WHAT THIS TASK INVOLVES. Starting with the line that has "yellow arrow: (442, 174) -> (336, 70), moved" and finishing with the line that has "black diamond: (202, 833)", set down each line below exactly. Pictures are not copied.
• • • • • • •
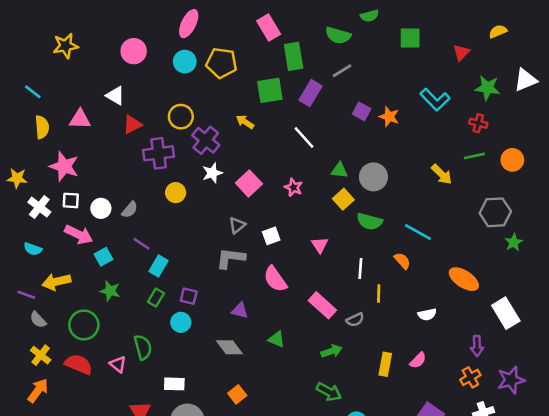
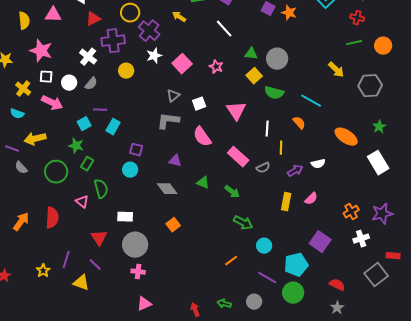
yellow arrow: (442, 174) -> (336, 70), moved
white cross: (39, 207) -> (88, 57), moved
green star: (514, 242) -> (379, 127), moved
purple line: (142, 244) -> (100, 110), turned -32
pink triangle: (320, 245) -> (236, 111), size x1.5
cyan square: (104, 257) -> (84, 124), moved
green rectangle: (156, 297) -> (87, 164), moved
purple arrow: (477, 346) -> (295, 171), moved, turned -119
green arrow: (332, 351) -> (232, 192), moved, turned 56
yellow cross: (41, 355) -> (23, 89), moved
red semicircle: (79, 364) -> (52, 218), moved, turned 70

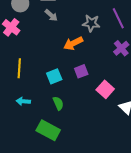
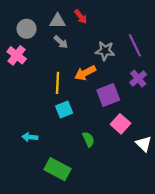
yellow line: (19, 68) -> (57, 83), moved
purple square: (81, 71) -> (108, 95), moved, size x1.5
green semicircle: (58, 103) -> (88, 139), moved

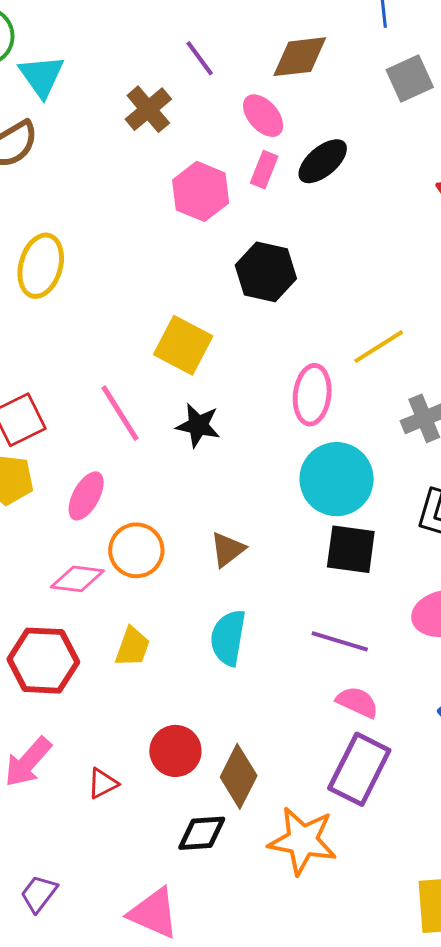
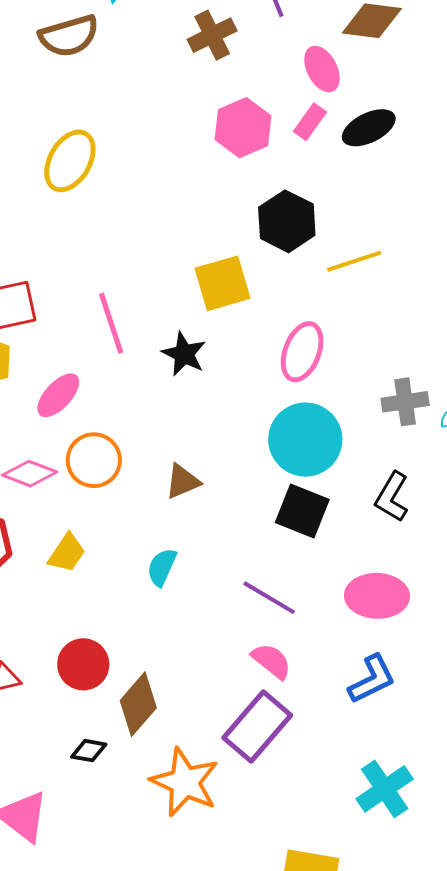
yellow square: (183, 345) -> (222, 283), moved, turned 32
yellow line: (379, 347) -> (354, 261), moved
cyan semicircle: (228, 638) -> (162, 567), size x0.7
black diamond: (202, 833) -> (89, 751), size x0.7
• • • • • • •
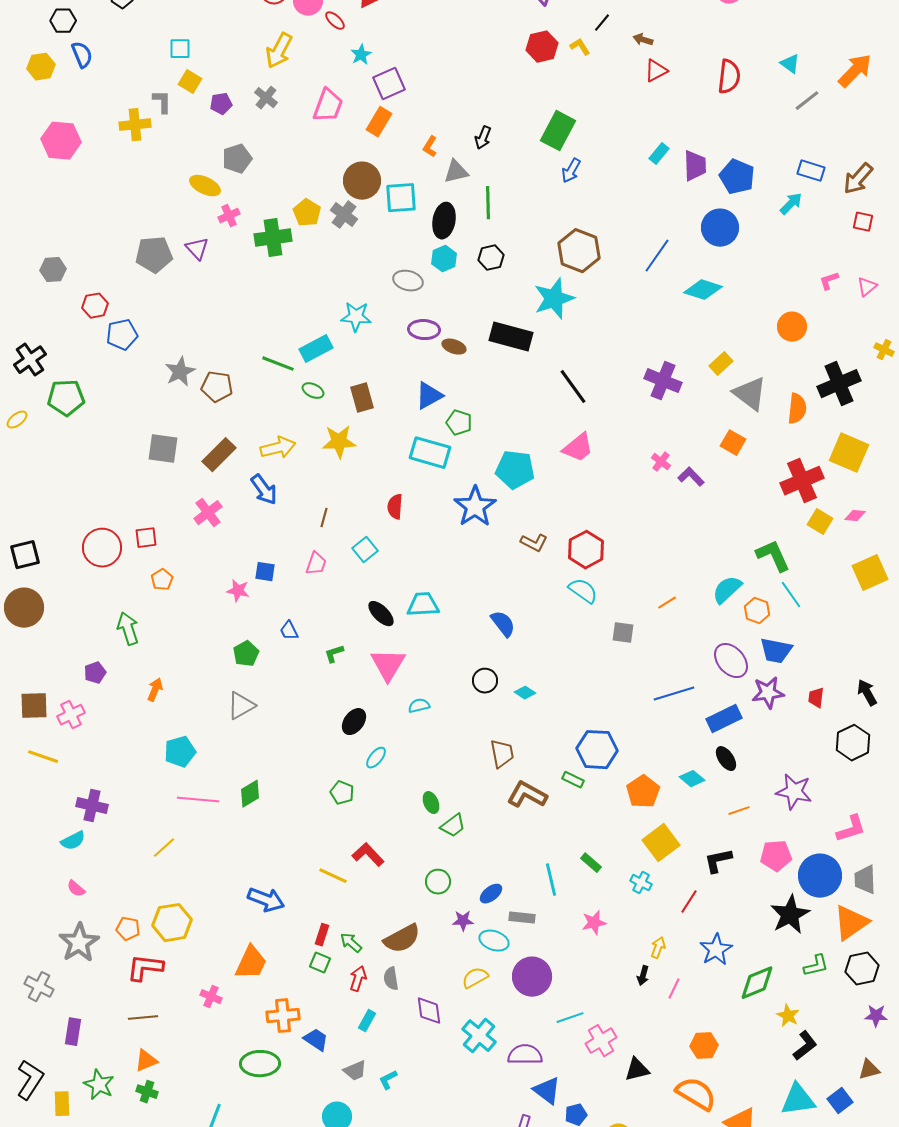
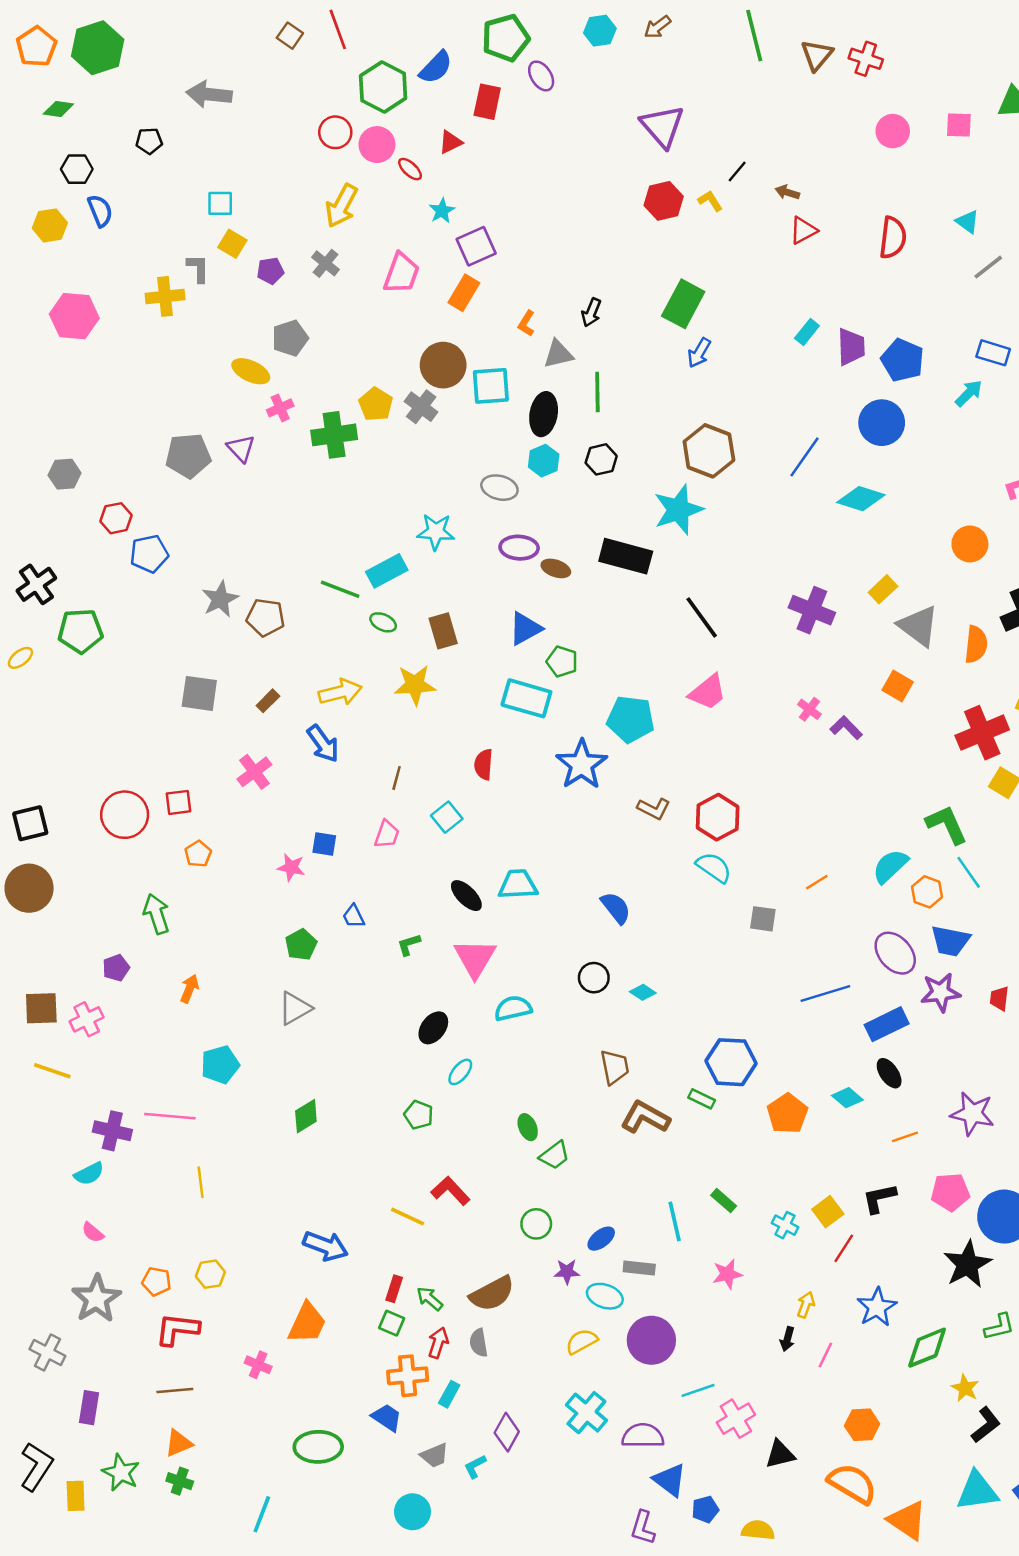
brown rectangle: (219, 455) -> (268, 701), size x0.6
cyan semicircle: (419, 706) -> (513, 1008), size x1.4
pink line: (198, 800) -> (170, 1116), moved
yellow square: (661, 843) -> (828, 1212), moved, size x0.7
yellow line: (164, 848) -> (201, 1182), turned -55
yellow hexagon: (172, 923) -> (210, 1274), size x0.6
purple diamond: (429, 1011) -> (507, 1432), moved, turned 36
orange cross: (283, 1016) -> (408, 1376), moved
• • • • • • •
RESPONSE TO THIS EXERCISE.
yellow arrow: (442, 174) -> (336, 70), moved
white cross: (39, 207) -> (88, 57), moved
green star: (514, 242) -> (379, 127), moved
purple line: (142, 244) -> (100, 110), turned -32
pink triangle: (320, 245) -> (236, 111), size x1.5
cyan square: (104, 257) -> (84, 124), moved
green rectangle: (156, 297) -> (87, 164), moved
purple arrow: (477, 346) -> (295, 171), moved, turned -119
green arrow: (332, 351) -> (232, 192), moved, turned 56
yellow cross: (41, 355) -> (23, 89), moved
red semicircle: (79, 364) -> (52, 218), moved, turned 70

yellow line: (19, 68) -> (57, 83), moved
purple square: (81, 71) -> (108, 95), moved, size x1.5
green semicircle: (58, 103) -> (88, 139), moved

yellow square: (183, 345) -> (222, 283), moved, turned 32
yellow line: (379, 347) -> (354, 261), moved
cyan semicircle: (228, 638) -> (162, 567), size x0.7
black diamond: (202, 833) -> (89, 751), size x0.7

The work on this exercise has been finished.